# [DATASET ENTRIES]
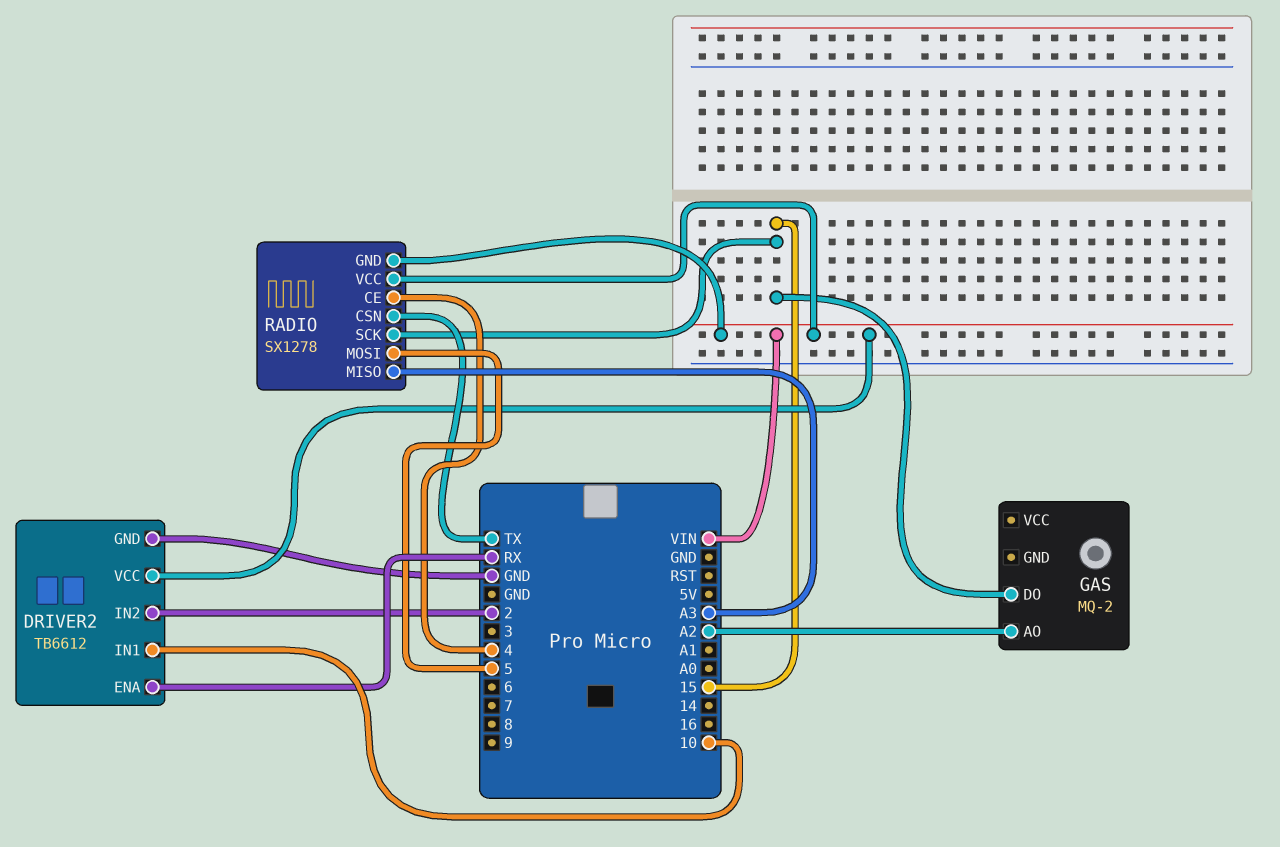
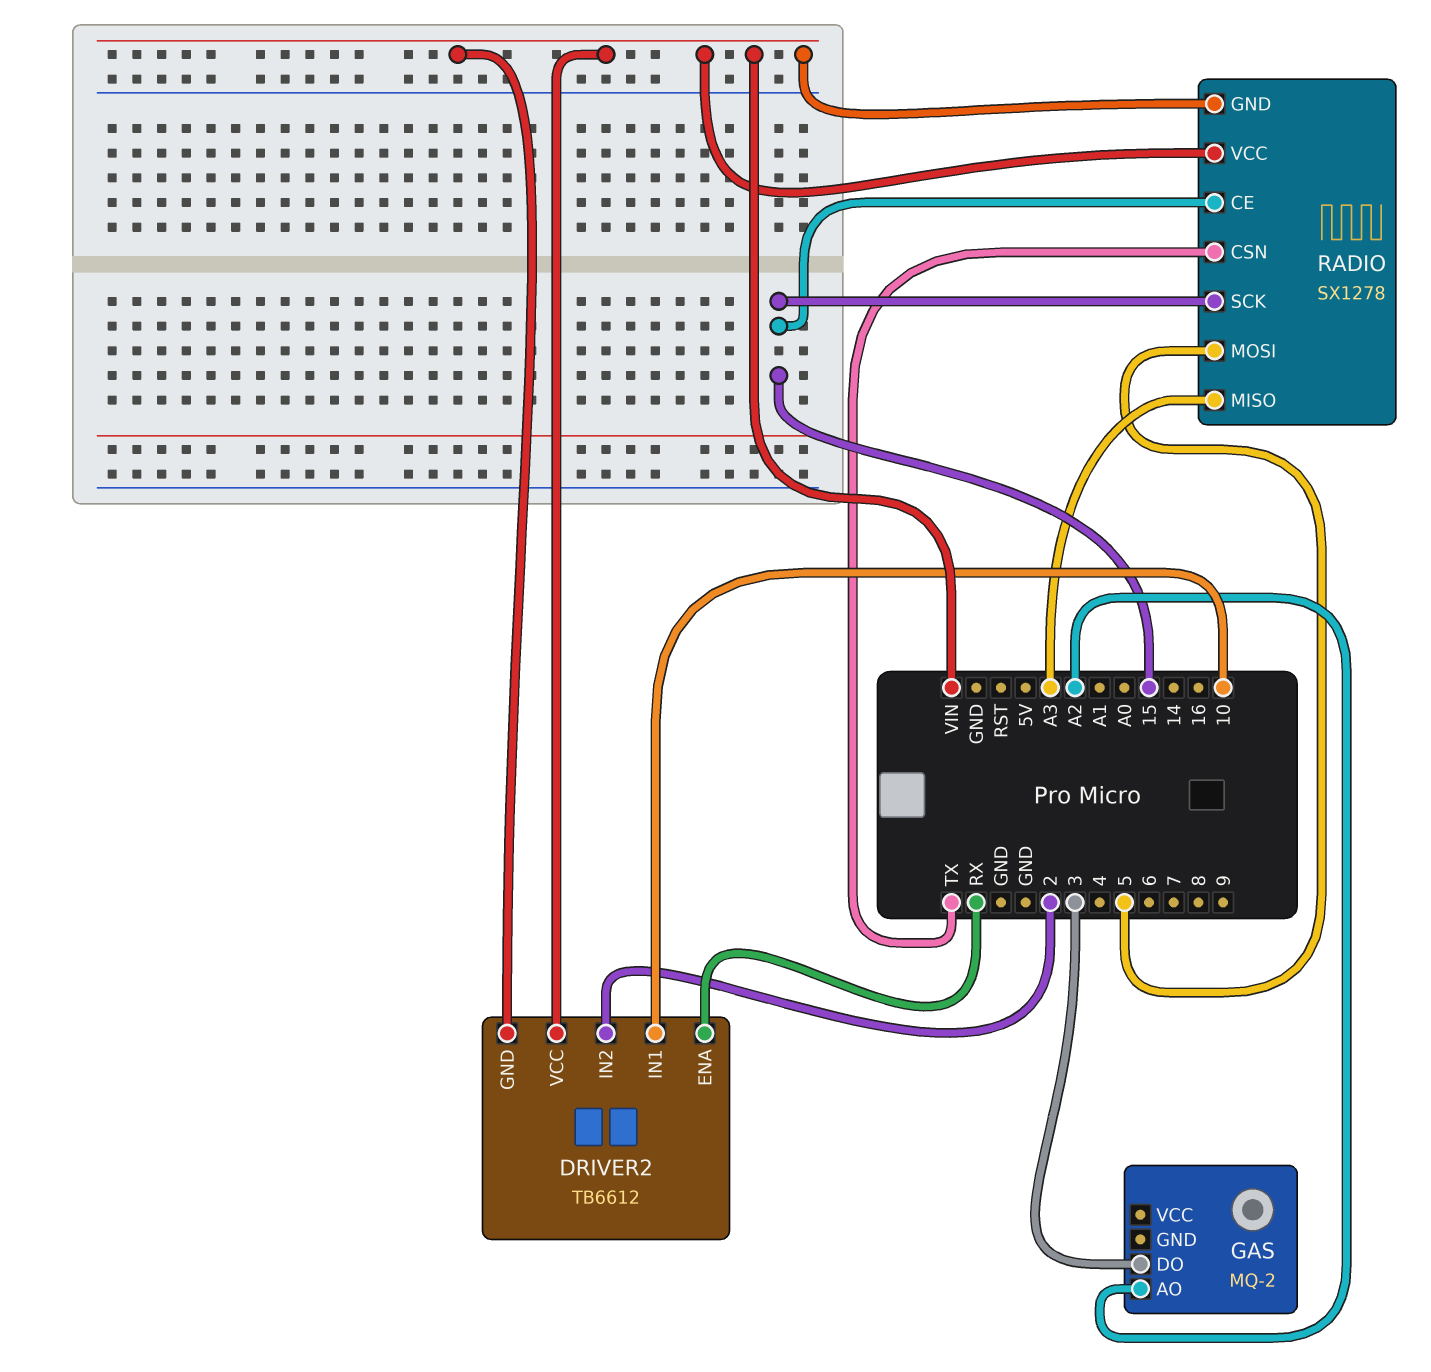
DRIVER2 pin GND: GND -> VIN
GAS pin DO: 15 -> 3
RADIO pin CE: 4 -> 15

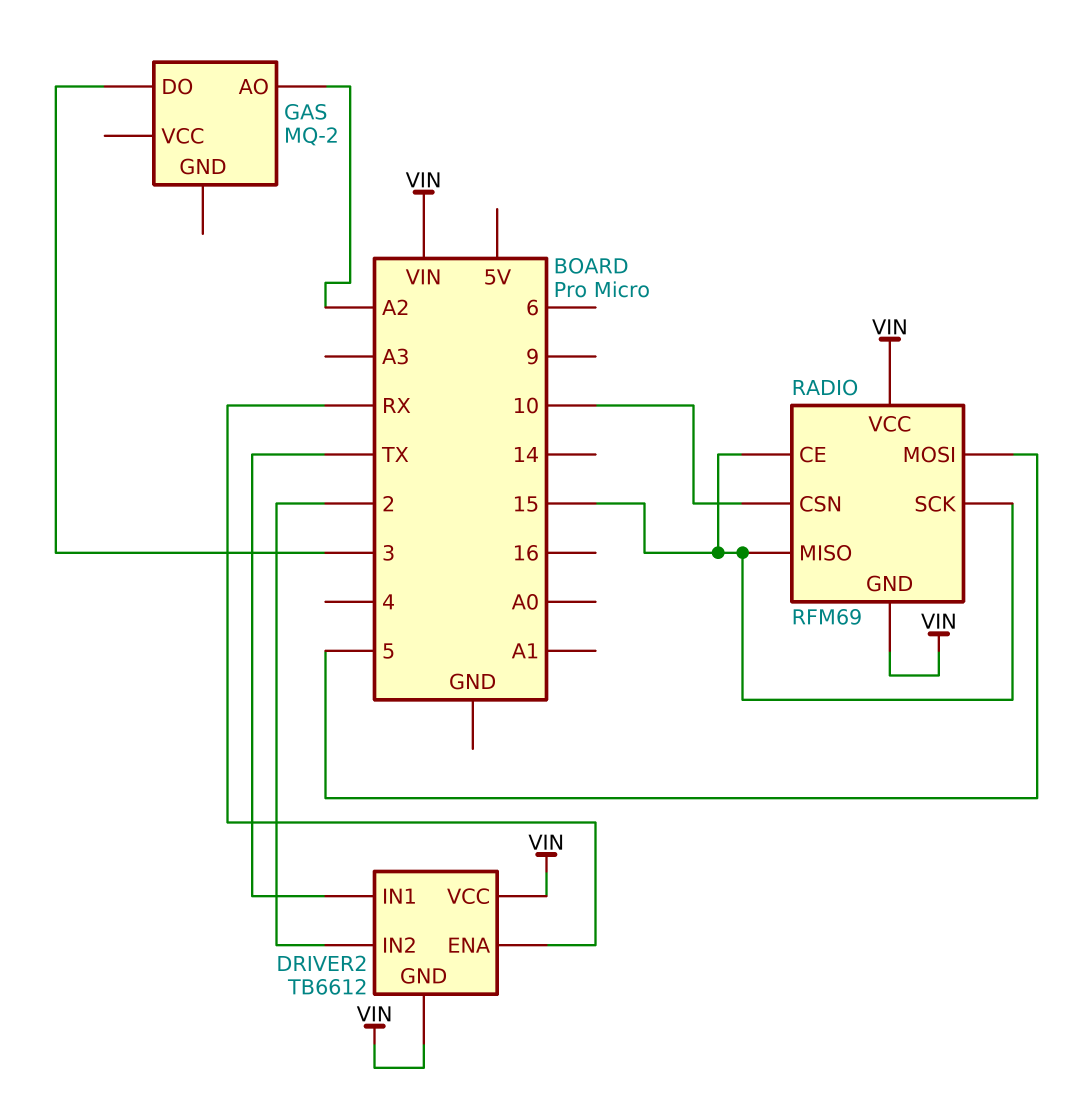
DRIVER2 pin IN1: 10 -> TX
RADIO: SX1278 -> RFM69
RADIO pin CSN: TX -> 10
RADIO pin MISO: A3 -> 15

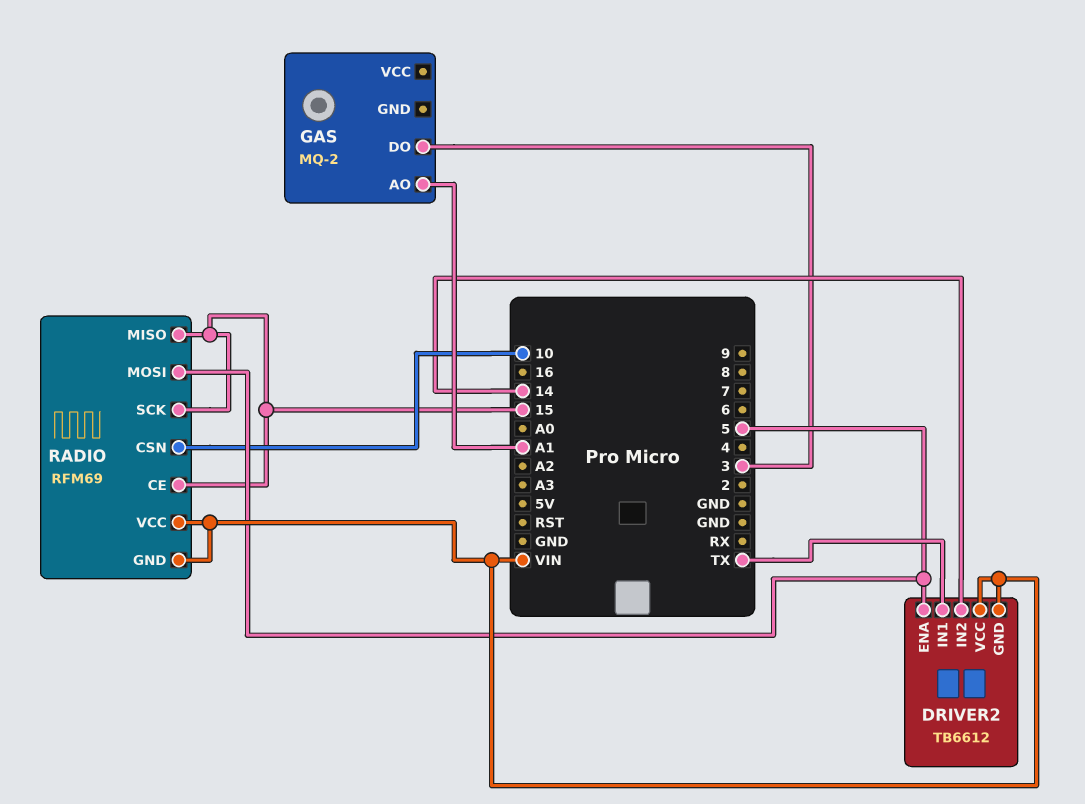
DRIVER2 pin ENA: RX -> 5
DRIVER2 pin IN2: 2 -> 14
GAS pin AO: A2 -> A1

--

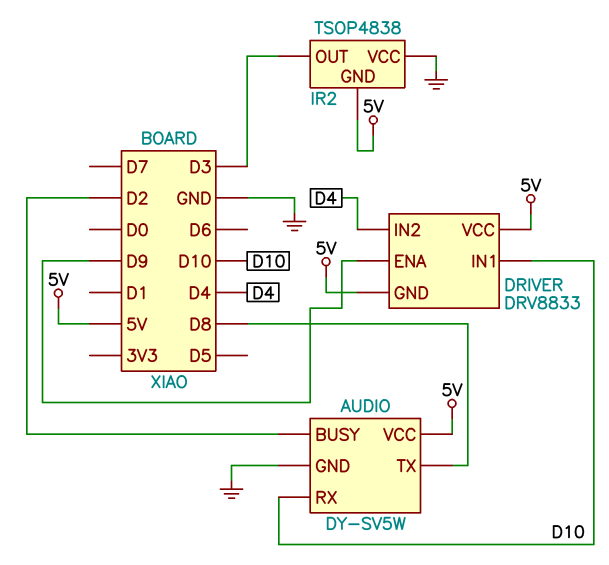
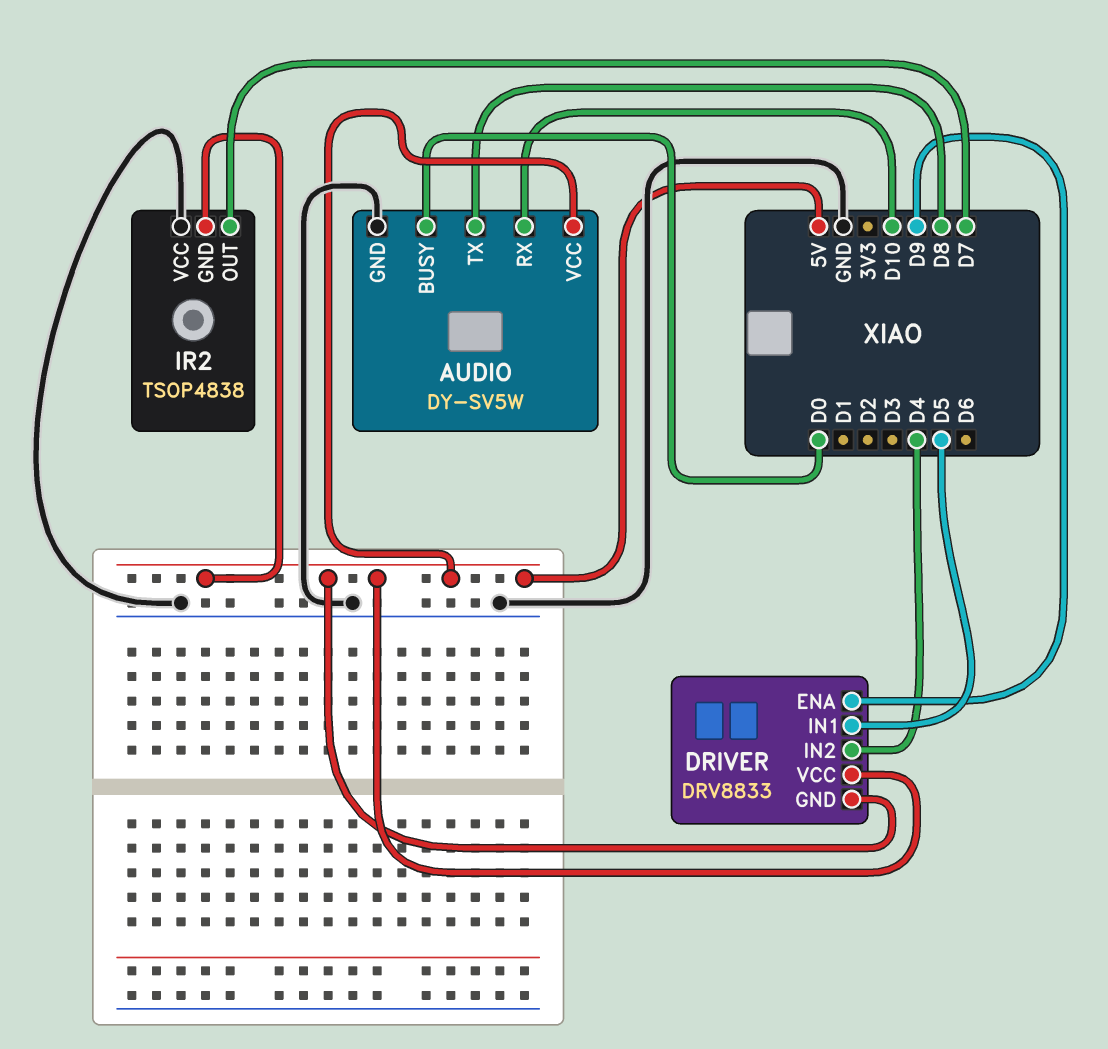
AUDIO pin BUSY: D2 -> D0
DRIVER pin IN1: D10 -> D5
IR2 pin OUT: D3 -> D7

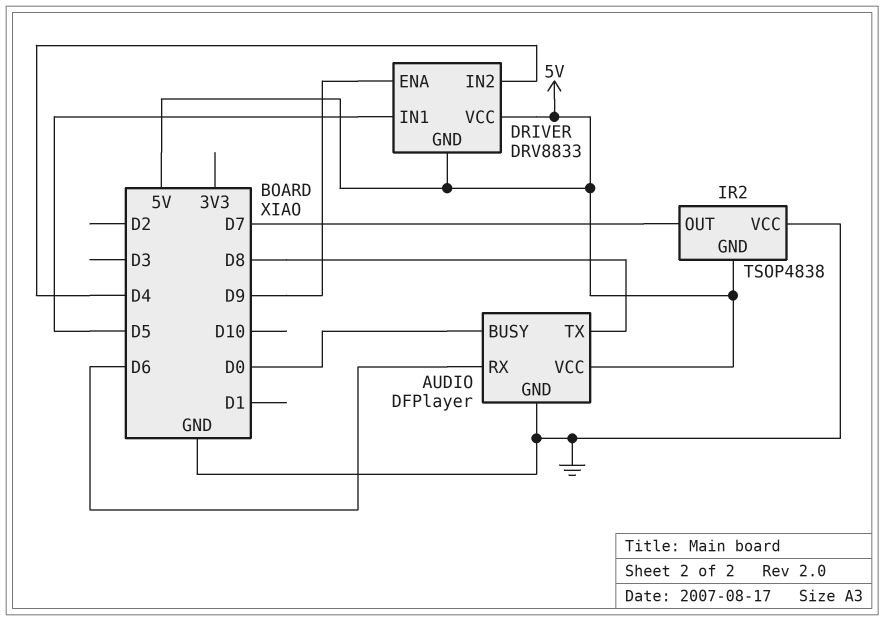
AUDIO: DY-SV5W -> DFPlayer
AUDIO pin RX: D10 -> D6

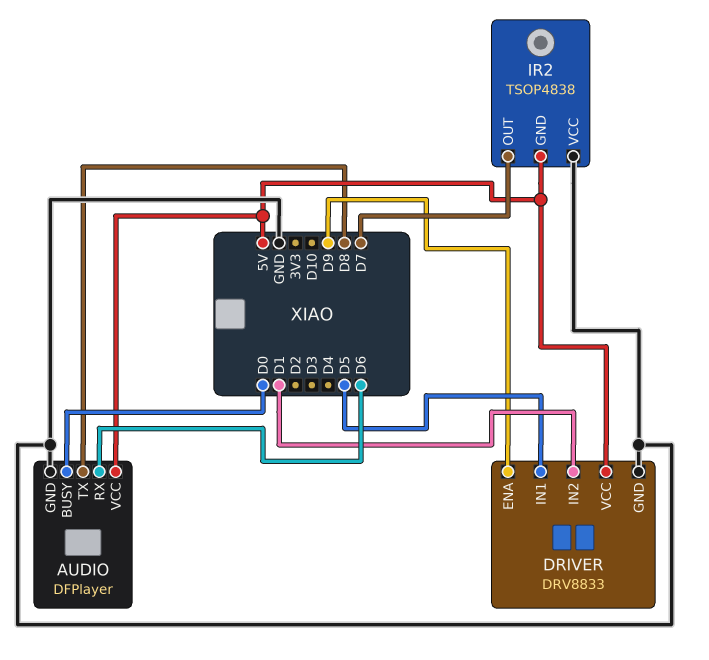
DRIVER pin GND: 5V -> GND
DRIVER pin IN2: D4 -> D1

# [WORK ORDER]
Say how many lines in the listing above include the word "AUDIO". Nothing but the number is needed.

# [RESULT]
3